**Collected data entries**
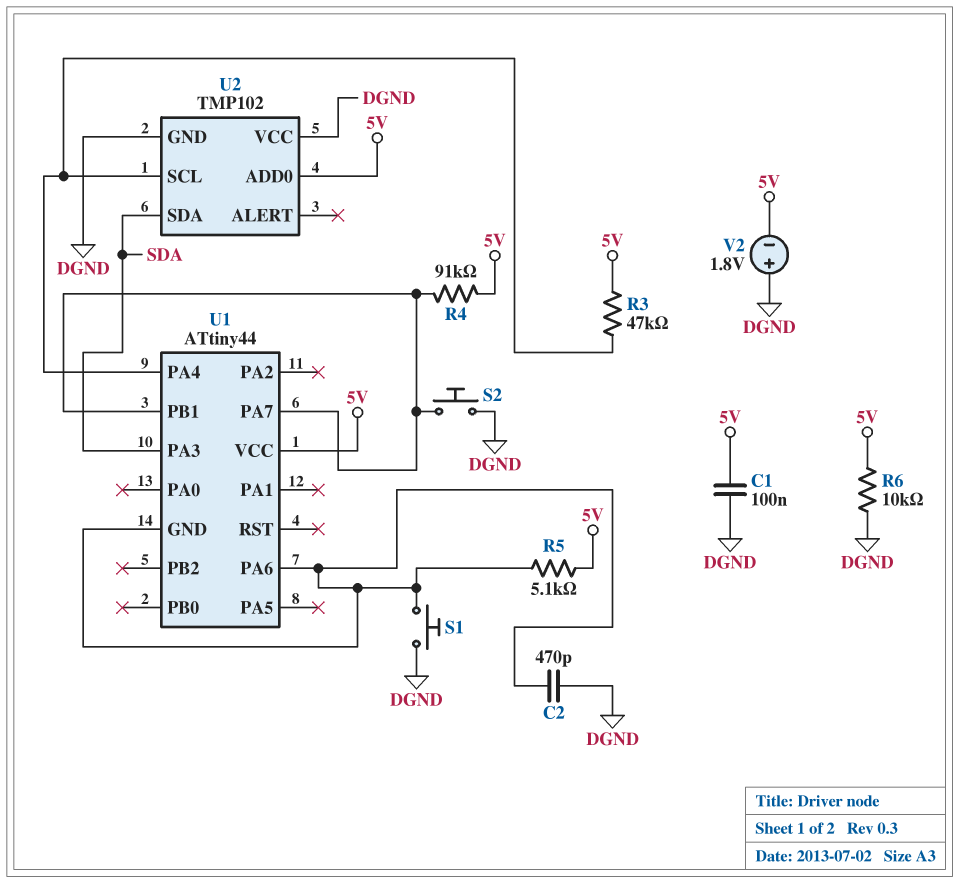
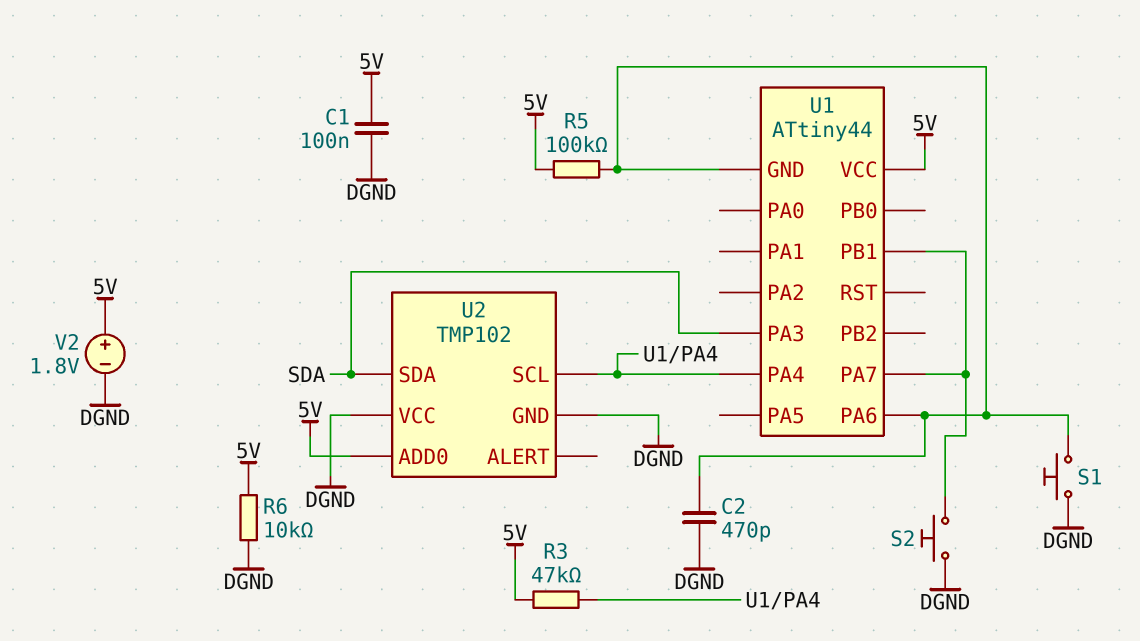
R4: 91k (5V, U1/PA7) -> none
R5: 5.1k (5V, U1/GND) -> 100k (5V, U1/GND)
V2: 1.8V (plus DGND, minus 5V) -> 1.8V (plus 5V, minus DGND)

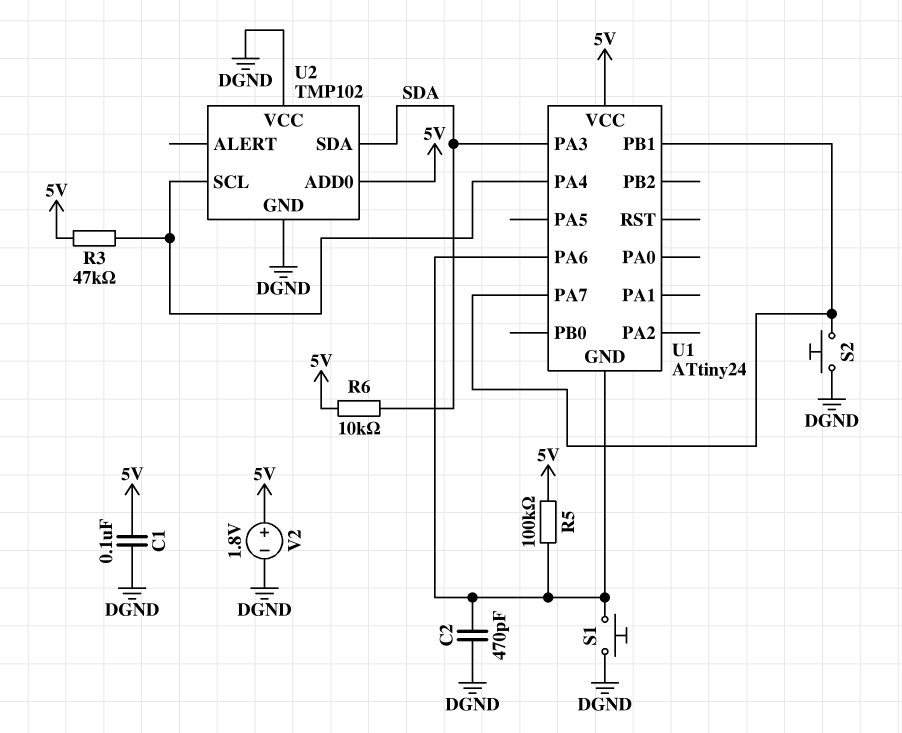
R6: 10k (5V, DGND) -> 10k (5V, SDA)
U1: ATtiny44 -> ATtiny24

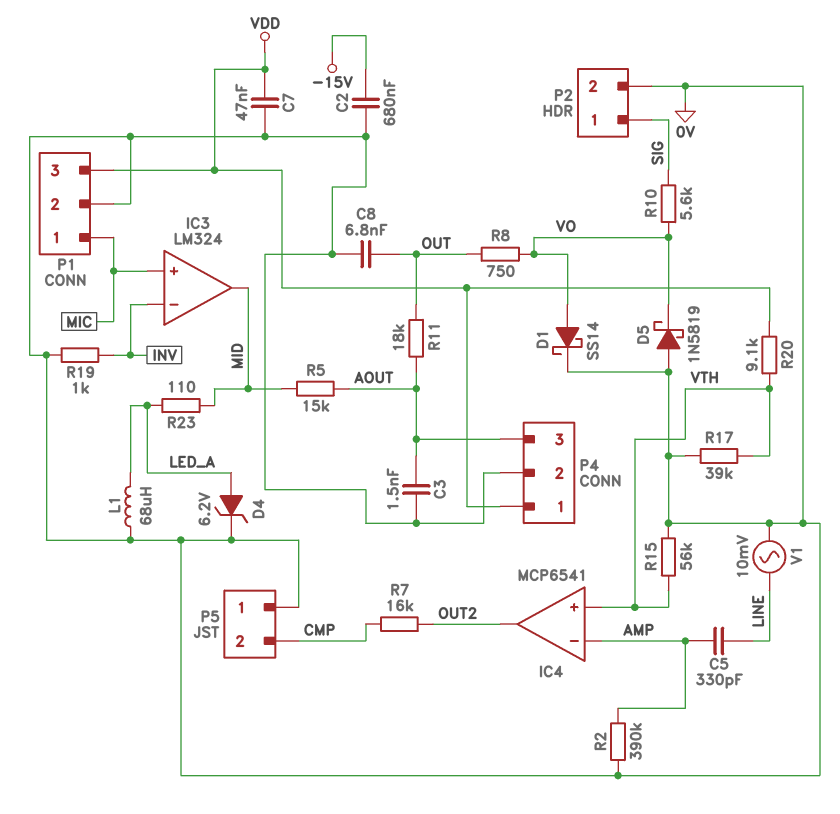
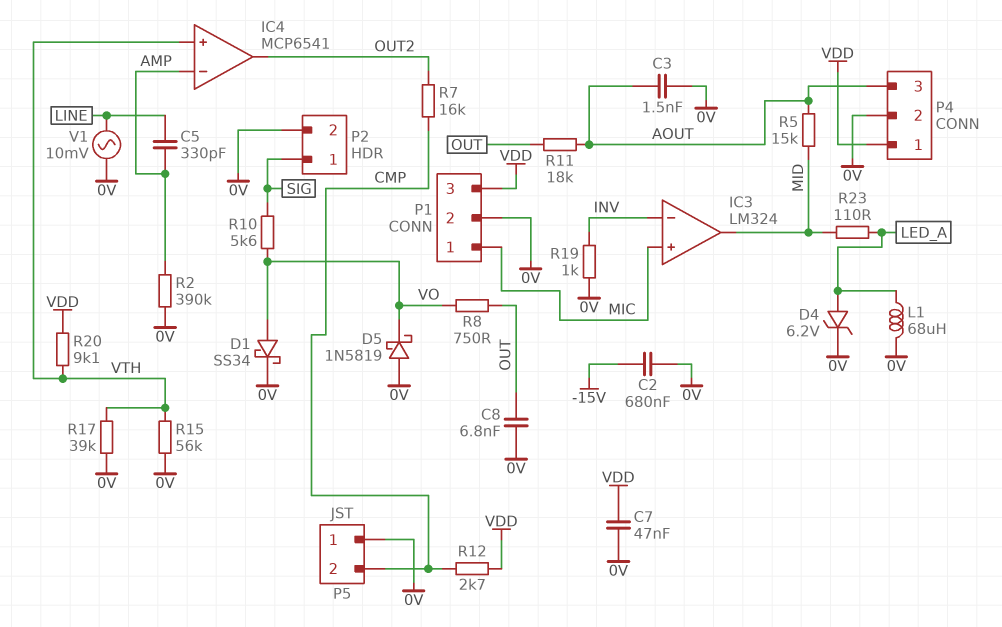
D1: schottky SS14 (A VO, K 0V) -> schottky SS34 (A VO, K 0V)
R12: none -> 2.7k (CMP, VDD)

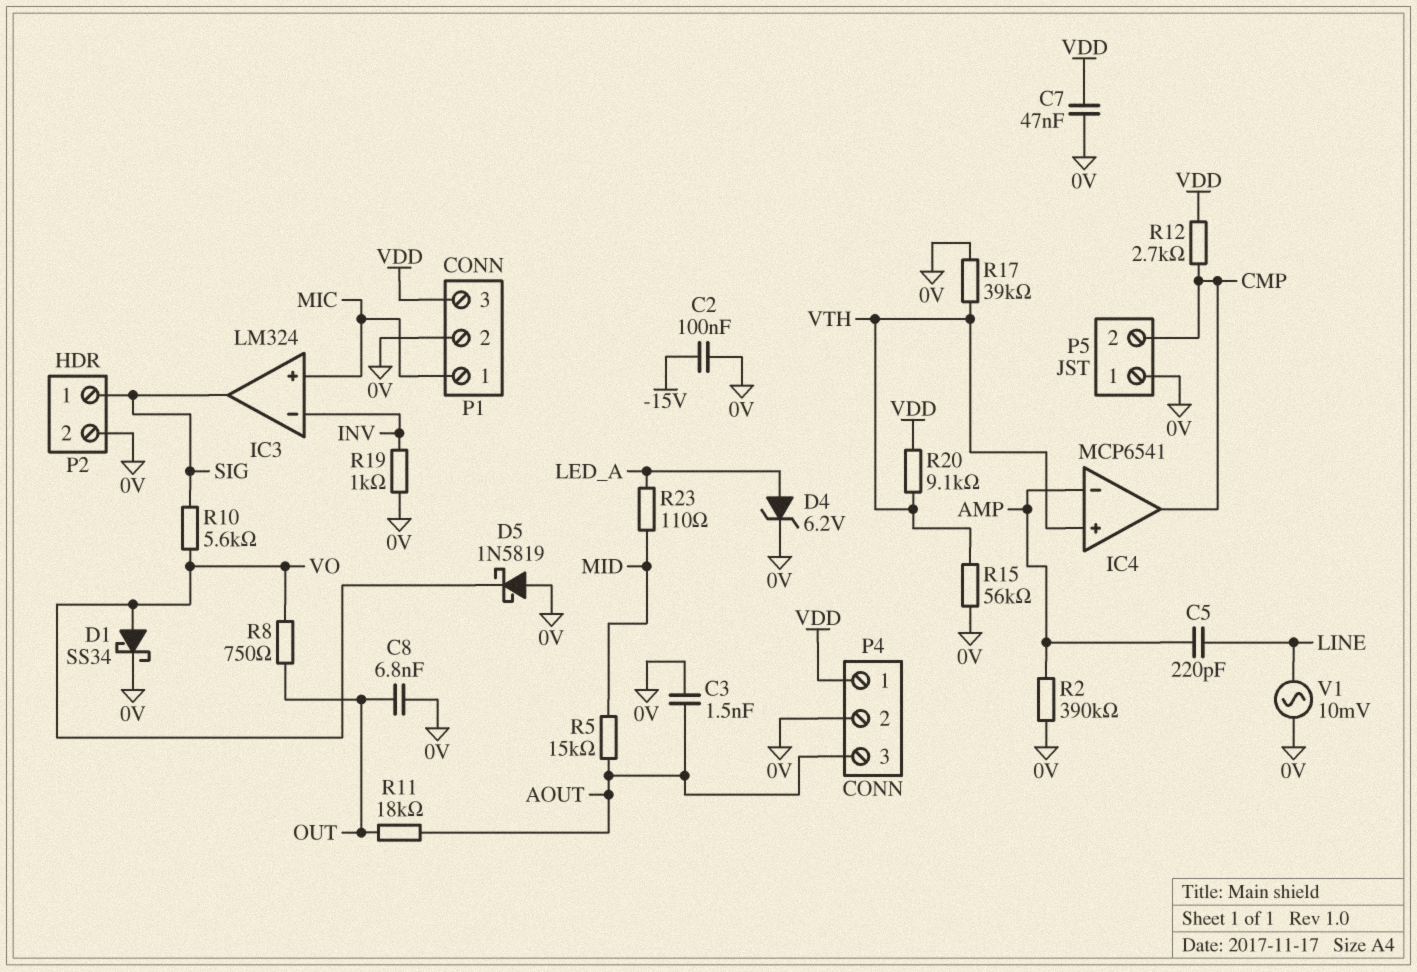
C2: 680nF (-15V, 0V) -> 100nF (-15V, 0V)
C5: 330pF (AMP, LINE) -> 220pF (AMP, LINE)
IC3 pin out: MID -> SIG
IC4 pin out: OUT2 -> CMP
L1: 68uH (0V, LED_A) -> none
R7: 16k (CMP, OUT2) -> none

**What to produce**
Return exactly the lines from the line bearing "IC3 pin out: MID -> SIG" to the end of the records, inclusive of both; include no other lines.

**Exercise solution**
IC3 pin out: MID -> SIG
IC4 pin out: OUT2 -> CMP
L1: 68uH (0V, LED_A) -> none
R7: 16k (CMP, OUT2) -> none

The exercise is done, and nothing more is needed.